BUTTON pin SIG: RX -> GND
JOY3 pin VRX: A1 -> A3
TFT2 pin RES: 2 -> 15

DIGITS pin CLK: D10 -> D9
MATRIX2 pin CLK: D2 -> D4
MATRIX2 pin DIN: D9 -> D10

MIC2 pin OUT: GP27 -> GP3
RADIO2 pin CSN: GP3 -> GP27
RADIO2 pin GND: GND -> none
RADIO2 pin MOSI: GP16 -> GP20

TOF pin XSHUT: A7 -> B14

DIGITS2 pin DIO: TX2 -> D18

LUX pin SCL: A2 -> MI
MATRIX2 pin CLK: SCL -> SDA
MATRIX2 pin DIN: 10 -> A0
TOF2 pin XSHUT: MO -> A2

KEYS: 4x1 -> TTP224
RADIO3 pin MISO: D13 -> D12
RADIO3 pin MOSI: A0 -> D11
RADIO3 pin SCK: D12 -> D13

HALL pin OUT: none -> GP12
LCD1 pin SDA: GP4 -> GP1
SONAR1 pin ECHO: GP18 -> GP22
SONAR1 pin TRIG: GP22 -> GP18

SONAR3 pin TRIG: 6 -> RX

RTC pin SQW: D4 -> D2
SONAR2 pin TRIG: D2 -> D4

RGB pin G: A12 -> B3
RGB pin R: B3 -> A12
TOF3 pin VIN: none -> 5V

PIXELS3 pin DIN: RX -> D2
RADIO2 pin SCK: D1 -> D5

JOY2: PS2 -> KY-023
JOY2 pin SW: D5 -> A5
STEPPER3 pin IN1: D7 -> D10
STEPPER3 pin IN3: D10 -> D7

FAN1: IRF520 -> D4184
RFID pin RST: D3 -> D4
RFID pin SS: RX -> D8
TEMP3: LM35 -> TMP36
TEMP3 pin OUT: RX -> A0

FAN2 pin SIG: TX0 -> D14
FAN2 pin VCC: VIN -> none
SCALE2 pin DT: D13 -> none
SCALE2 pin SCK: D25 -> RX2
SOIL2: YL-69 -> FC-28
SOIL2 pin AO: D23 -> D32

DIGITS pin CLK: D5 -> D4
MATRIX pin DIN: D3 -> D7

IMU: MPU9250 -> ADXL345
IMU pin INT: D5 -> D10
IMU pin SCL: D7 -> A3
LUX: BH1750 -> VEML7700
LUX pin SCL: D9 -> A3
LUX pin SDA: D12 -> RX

▶ **Your goal**
Both the first line of the data above and the line with "MATRIX2 pin DIN: 10 -> A0" must be included; please return exactly those lines and the ones between them.

▶ **Answer box**
BUTTON pin SIG: RX -> GND
JOY3 pin VRX: A1 -> A3
TFT2 pin RES: 2 -> 15

DIGITS pin CLK: D10 -> D9
MATRIX2 pin CLK: D2 -> D4
MATRIX2 pin DIN: D9 -> D10

MIC2 pin OUT: GP27 -> GP3
RADIO2 pin CSN: GP3 -> GP27
RADIO2 pin GND: GND -> none
RADIO2 pin MOSI: GP16 -> GP20

TOF pin XSHUT: A7 -> B14

DIGITS2 pin DIO: TX2 -> D18

LUX pin SCL: A2 -> MI
MATRIX2 pin CLK: SCL -> SDA
MATRIX2 pin DIN: 10 -> A0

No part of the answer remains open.